Instructions for the task: Exactly as written, print every line of the listing below and omit its pictures.

- - -

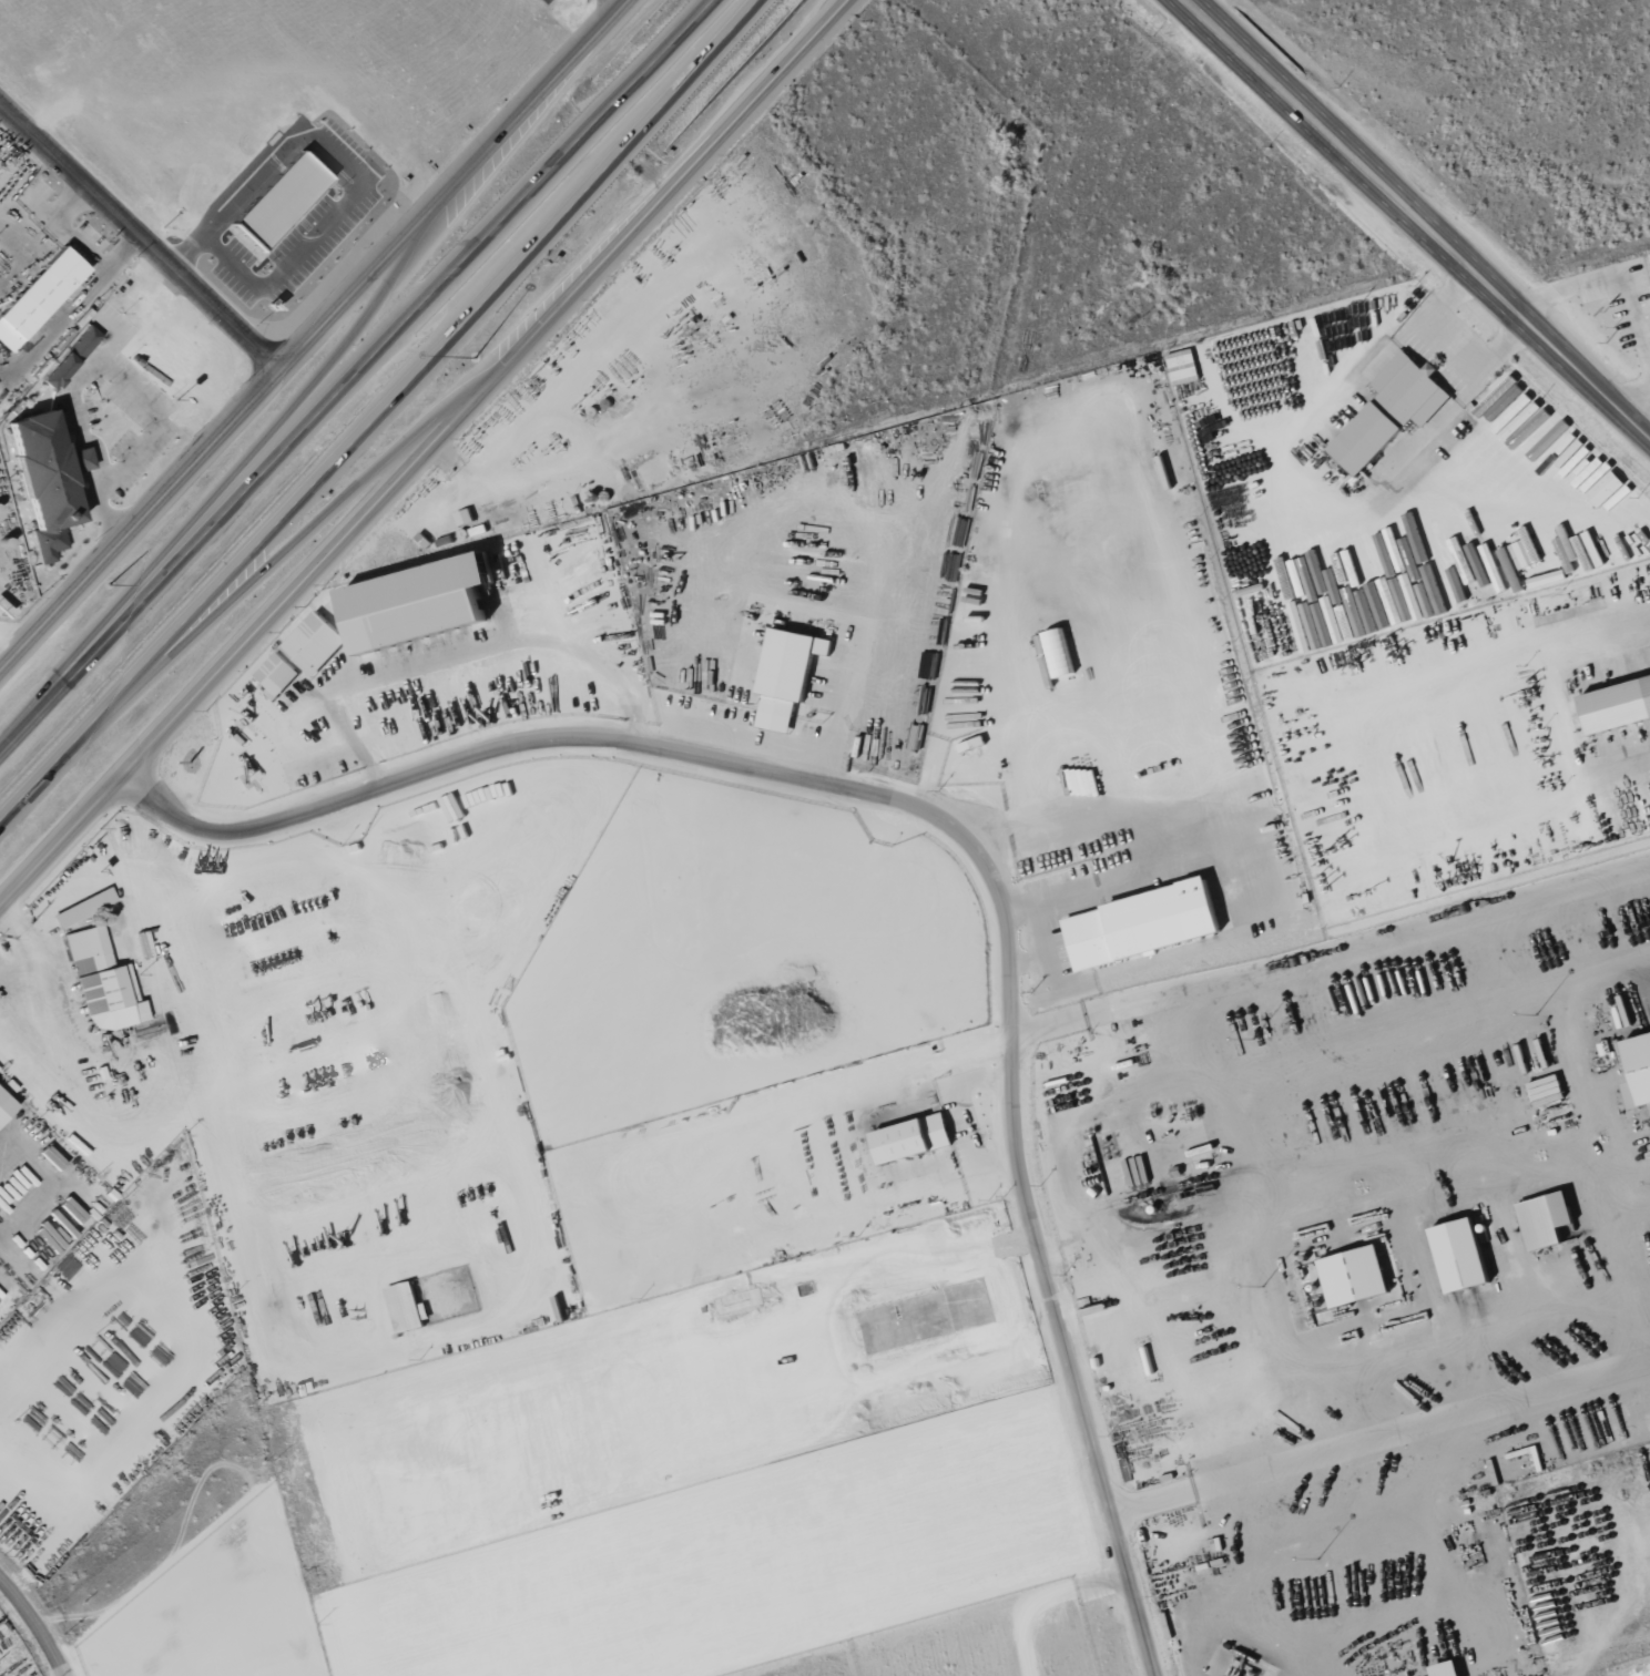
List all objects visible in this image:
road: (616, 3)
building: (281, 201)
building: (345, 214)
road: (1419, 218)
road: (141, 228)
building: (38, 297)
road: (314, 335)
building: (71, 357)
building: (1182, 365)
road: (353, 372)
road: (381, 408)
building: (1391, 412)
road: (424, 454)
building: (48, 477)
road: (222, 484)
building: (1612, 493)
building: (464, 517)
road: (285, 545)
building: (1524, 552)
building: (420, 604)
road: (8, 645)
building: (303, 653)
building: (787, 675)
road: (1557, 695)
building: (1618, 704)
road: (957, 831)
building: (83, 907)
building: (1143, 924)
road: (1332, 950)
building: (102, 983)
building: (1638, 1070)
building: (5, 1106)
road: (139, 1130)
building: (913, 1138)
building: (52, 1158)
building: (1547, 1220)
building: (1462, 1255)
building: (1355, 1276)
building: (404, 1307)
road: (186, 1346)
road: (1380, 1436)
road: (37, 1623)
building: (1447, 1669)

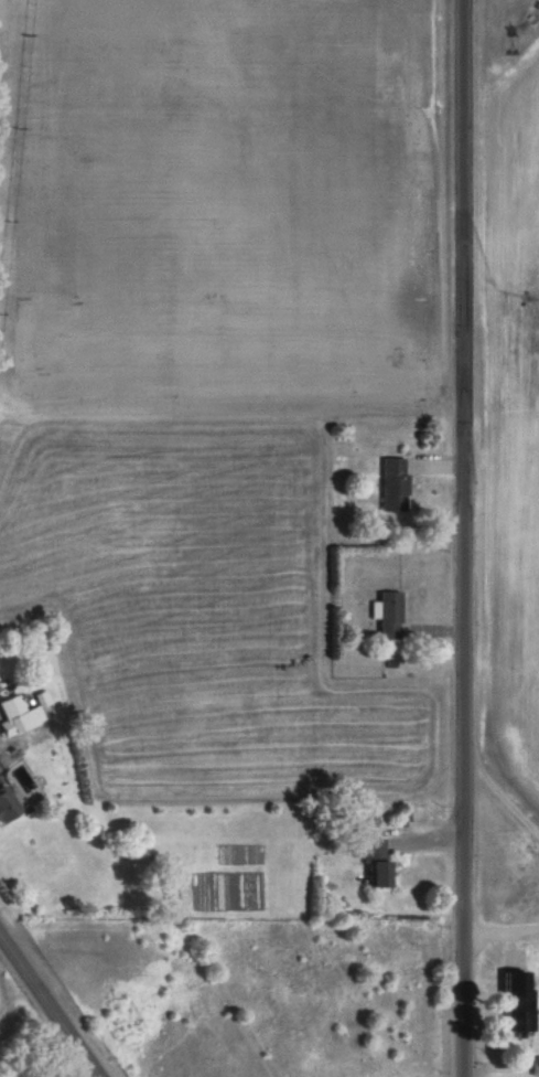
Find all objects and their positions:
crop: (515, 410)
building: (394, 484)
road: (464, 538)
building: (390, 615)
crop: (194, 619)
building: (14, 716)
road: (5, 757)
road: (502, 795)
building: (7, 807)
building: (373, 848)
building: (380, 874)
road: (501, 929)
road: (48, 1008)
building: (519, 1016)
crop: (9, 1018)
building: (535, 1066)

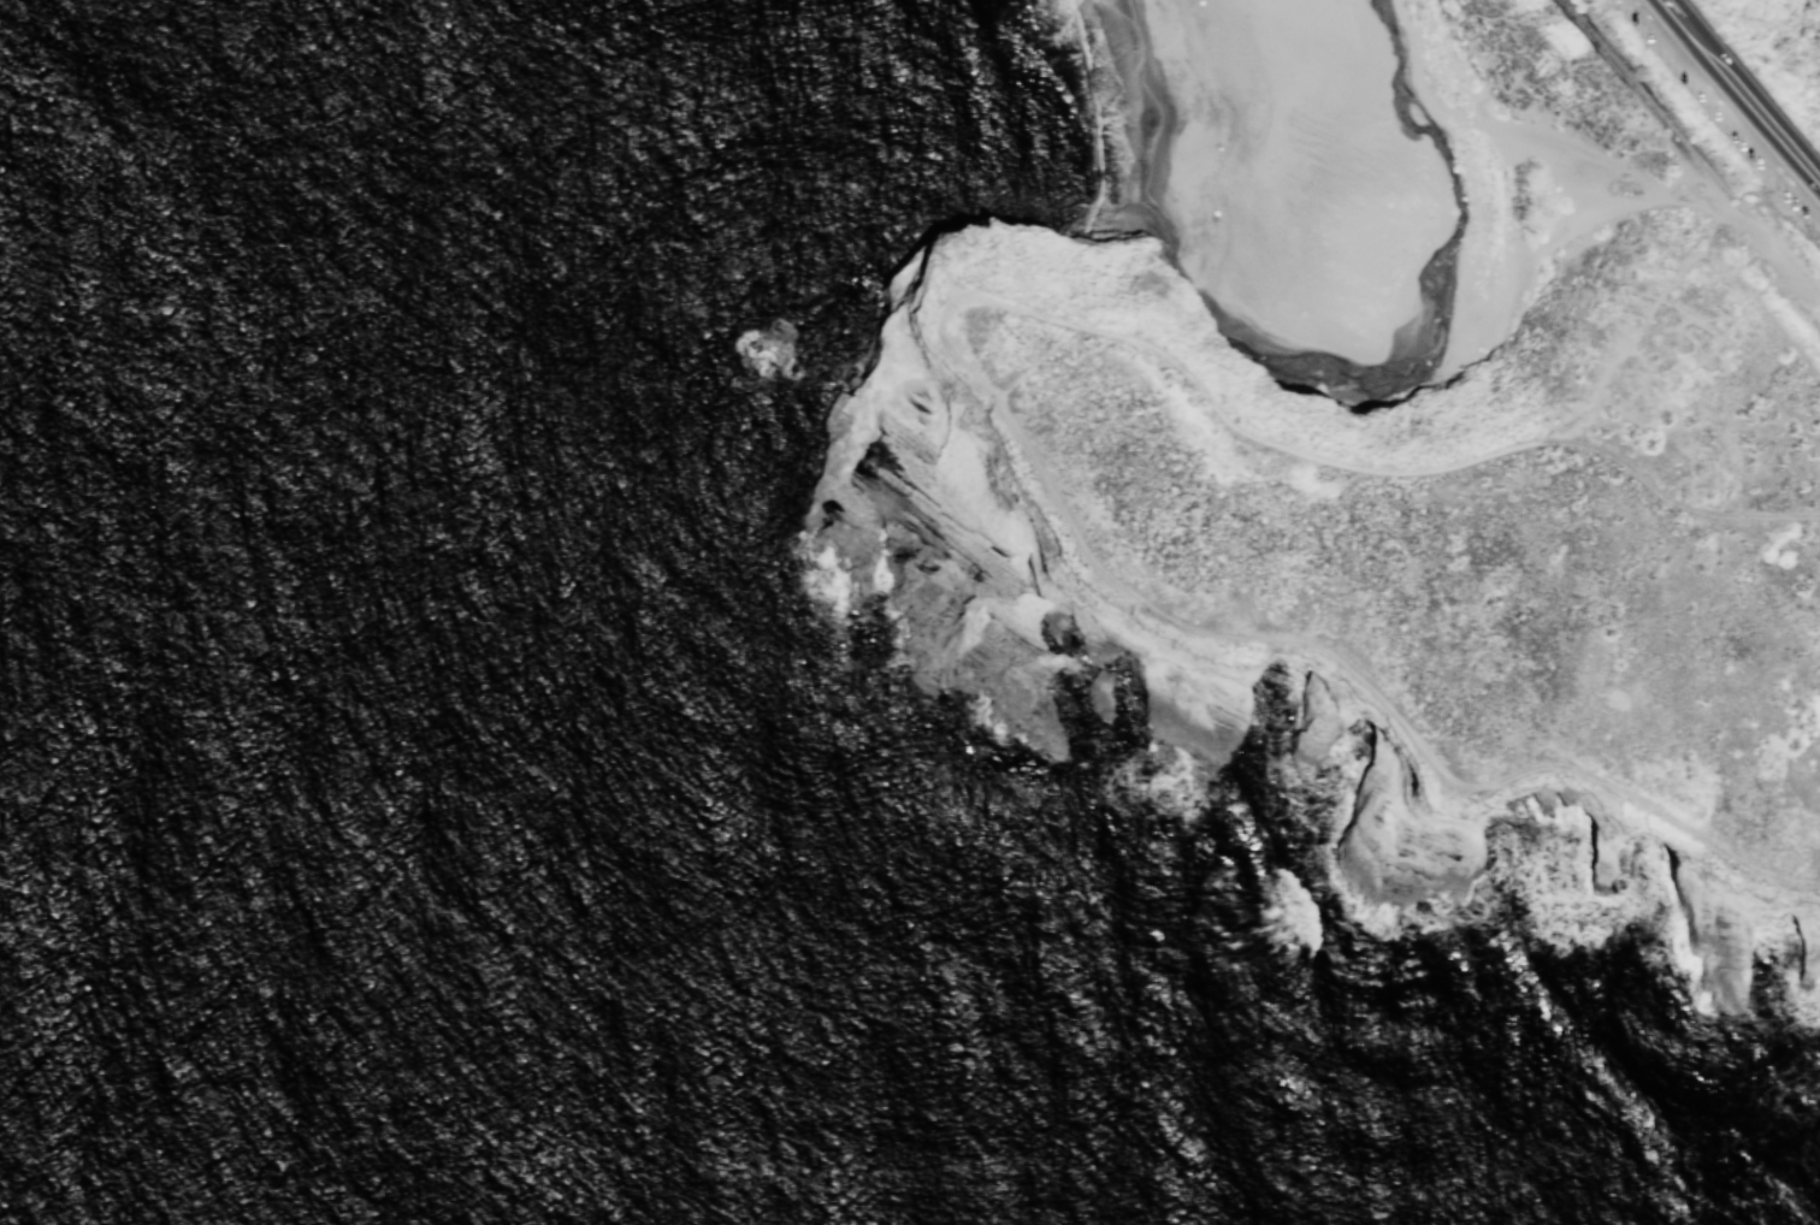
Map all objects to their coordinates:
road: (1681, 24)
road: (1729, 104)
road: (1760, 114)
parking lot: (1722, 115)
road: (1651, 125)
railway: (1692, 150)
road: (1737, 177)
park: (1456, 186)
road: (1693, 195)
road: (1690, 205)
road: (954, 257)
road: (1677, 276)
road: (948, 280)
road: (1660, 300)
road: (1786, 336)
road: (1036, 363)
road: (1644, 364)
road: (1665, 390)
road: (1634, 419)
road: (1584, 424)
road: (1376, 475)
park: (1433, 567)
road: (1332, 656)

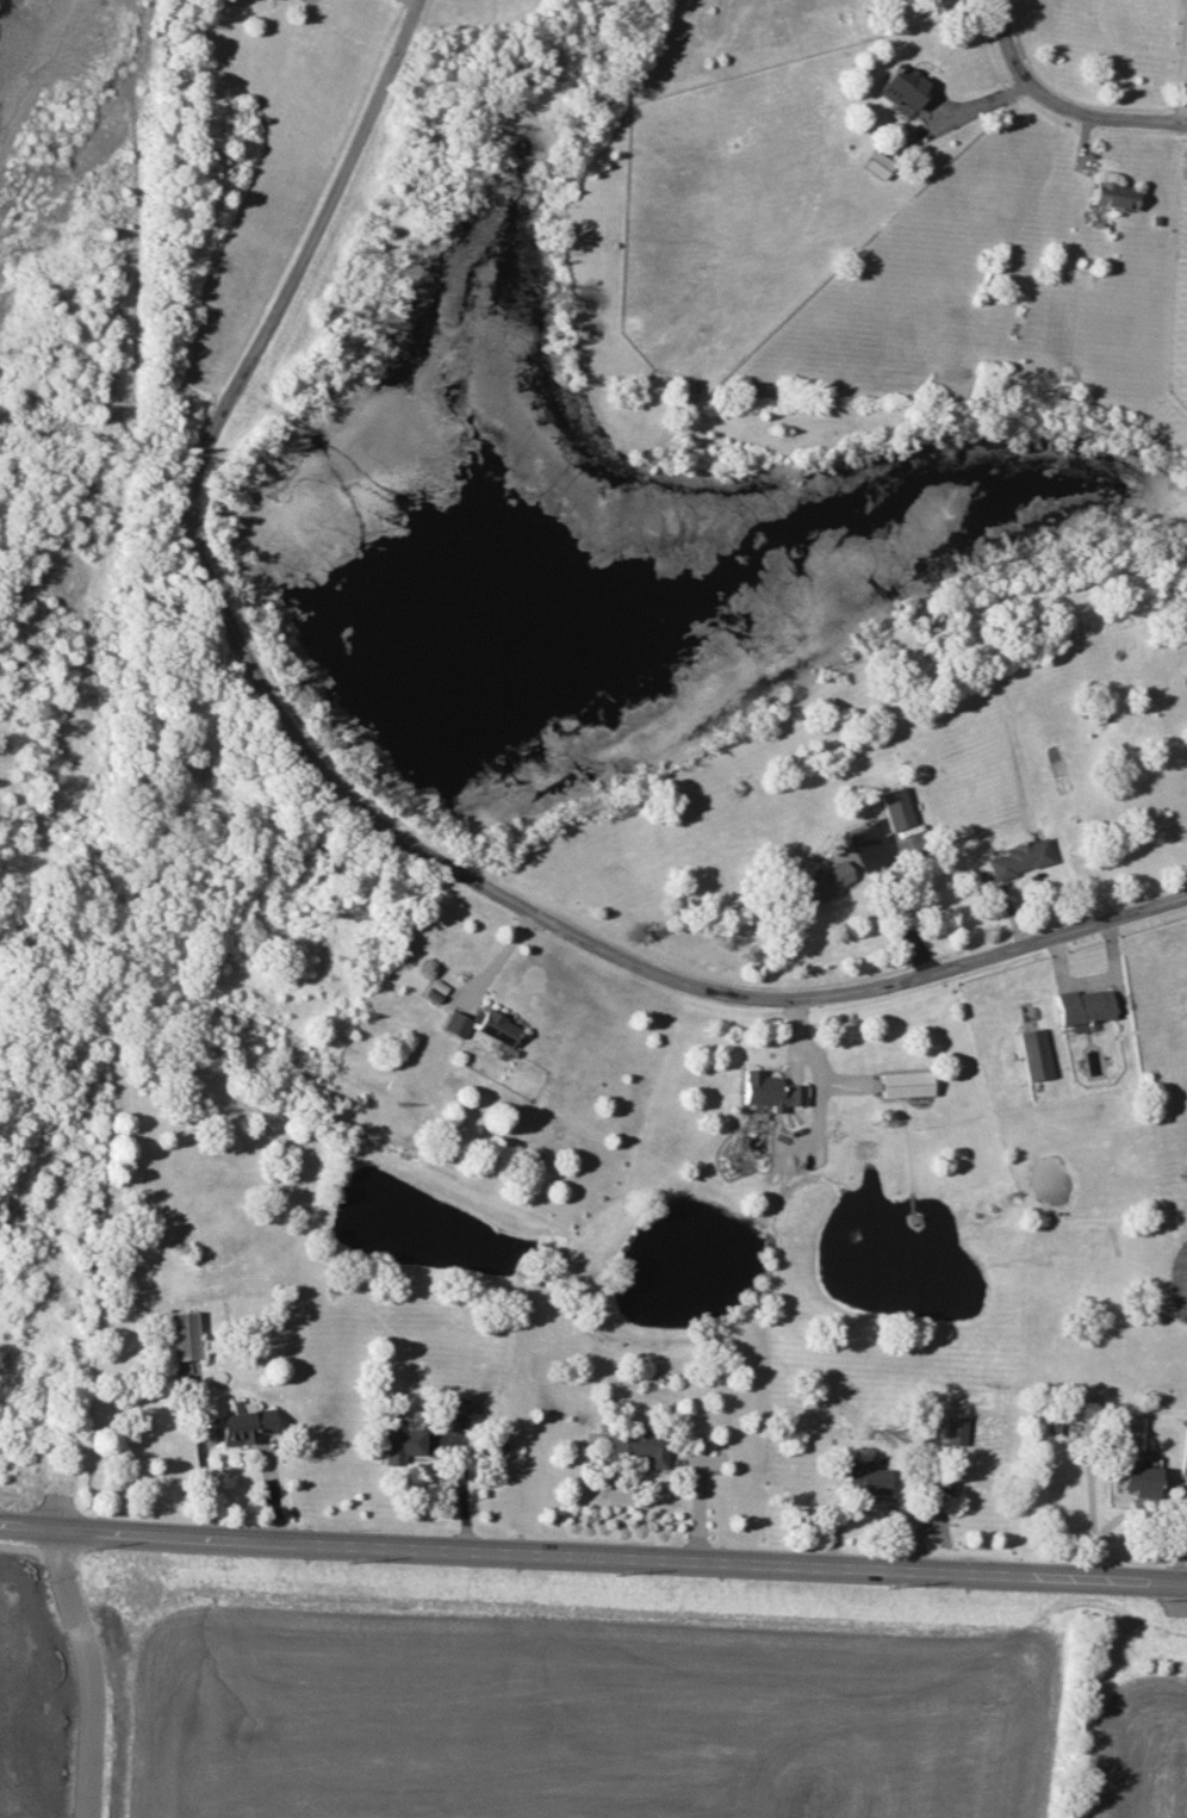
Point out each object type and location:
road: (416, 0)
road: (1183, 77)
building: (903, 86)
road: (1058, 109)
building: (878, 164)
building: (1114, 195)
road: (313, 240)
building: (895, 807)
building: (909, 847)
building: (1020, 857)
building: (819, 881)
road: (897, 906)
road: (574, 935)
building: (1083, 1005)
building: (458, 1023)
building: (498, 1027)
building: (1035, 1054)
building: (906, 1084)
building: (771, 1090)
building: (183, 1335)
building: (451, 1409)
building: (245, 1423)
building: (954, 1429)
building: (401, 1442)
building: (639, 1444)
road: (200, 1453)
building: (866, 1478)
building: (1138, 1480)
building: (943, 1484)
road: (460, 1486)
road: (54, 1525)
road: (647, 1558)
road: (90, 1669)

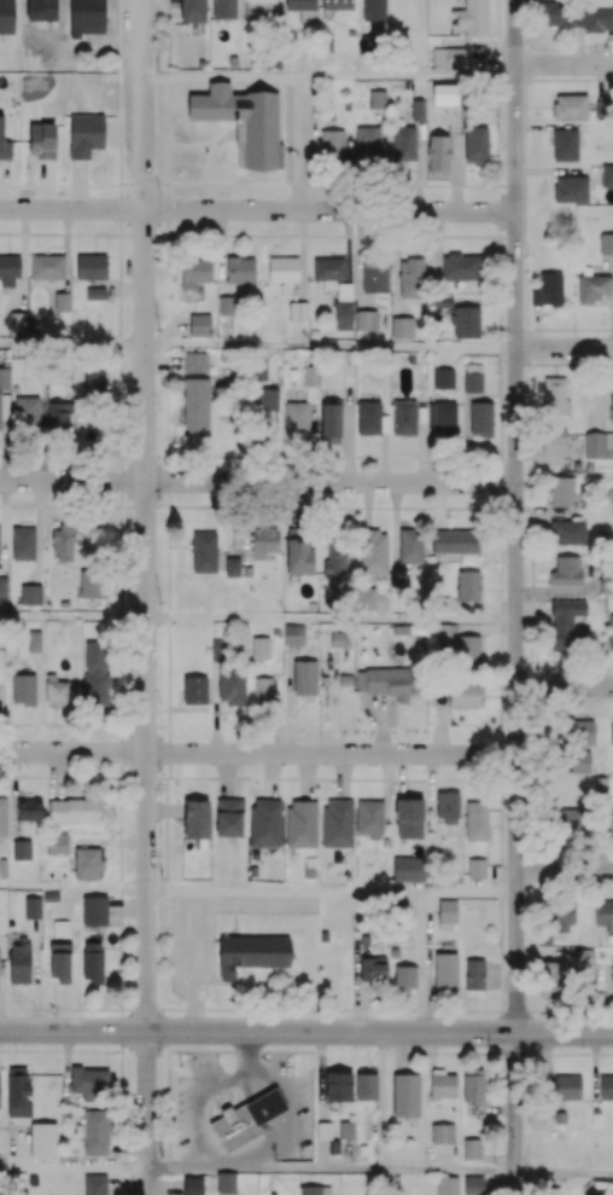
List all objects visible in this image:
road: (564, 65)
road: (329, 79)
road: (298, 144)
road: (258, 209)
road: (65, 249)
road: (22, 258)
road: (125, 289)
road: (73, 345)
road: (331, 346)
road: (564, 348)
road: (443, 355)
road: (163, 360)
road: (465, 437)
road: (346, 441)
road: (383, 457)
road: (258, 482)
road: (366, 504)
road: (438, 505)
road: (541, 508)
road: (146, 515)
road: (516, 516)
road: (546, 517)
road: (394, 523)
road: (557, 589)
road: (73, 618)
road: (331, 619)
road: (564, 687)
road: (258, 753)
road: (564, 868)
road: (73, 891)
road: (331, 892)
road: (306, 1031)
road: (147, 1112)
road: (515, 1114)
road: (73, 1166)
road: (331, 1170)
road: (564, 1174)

- - -

Result below:
List all objects visible in this image:
road: (616, 3)
building: (281, 201)
building: (345, 214)
road: (1419, 218)
road: (141, 228)
building: (38, 297)
road: (314, 335)
building: (71, 357)
building: (1182, 365)
road: (353, 372)
road: (381, 408)
building: (1391, 412)
road: (424, 454)
building: (48, 477)
road: (222, 484)
building: (1612, 493)
building: (464, 517)
road: (285, 545)
building: (1524, 552)
building: (420, 604)
road: (8, 645)
building: (303, 653)
building: (787, 675)
road: (1557, 695)
building: (1618, 704)
road: (957, 831)
building: (83, 907)
building: (1143, 924)
road: (1332, 950)
building: (102, 983)
building: (1638, 1070)
building: (5, 1106)
road: (139, 1130)
building: (913, 1138)
building: (52, 1158)
building: (1547, 1220)
building: (1462, 1255)
building: (1355, 1276)
building: (404, 1307)
road: (186, 1346)
road: (1380, 1436)
road: (37, 1623)
building: (1447, 1669)

Find all objects and their positions:
crop: (515, 410)
building: (394, 484)
road: (464, 538)
building: (390, 615)
crop: (194, 619)
building: (14, 716)
road: (5, 757)
road: (502, 795)
building: (7, 807)
building: (373, 848)
building: (380, 874)
road: (501, 929)
road: (48, 1008)
building: (519, 1016)
crop: (9, 1018)
building: (535, 1066)

Map all objects to their coordinates:
road: (1681, 24)
road: (1729, 104)
road: (1760, 114)
parking lot: (1722, 115)
road: (1651, 125)
railway: (1692, 150)
road: (1737, 177)
park: (1456, 186)
road: (1693, 195)
road: (1690, 205)
road: (954, 257)
road: (1677, 276)
road: (948, 280)
road: (1660, 300)
road: (1786, 336)
road: (1036, 363)
road: (1644, 364)
road: (1665, 390)
road: (1634, 419)
road: (1584, 424)
road: (1376, 475)
park: (1433, 567)
road: (1332, 656)

Point out each object type and location:
road: (416, 0)
road: (1183, 77)
building: (903, 86)
road: (1058, 109)
building: (878, 164)
building: (1114, 195)
road: (313, 240)
building: (895, 807)
building: (909, 847)
building: (1020, 857)
building: (819, 881)
road: (897, 906)
road: (574, 935)
building: (1083, 1005)
building: (458, 1023)
building: (498, 1027)
building: (1035, 1054)
building: (906, 1084)
building: (771, 1090)
building: (183, 1335)
building: (451, 1409)
building: (245, 1423)
building: (954, 1429)
building: (401, 1442)
building: (639, 1444)
road: (200, 1453)
building: (866, 1478)
building: (1138, 1480)
building: (943, 1484)
road: (460, 1486)
road: (54, 1525)
road: (647, 1558)
road: (90, 1669)

List all objects visible in this image:
road: (564, 65)
road: (329, 79)
road: (298, 144)
road: (258, 209)
road: (65, 249)
road: (22, 258)
road: (125, 289)
road: (73, 345)
road: (331, 346)
road: (564, 348)
road: (443, 355)
road: (163, 360)
road: (465, 437)
road: (346, 441)
road: (383, 457)
road: (258, 482)
road: (366, 504)
road: (438, 505)
road: (541, 508)
road: (146, 515)
road: (516, 516)
road: (546, 517)
road: (394, 523)
road: (557, 589)
road: (73, 618)
road: (331, 619)
road: (564, 687)
road: (258, 753)
road: (564, 868)
road: (73, 891)
road: (331, 892)
road: (306, 1031)
road: (147, 1112)
road: (515, 1114)
road: (73, 1166)
road: (331, 1170)
road: (564, 1174)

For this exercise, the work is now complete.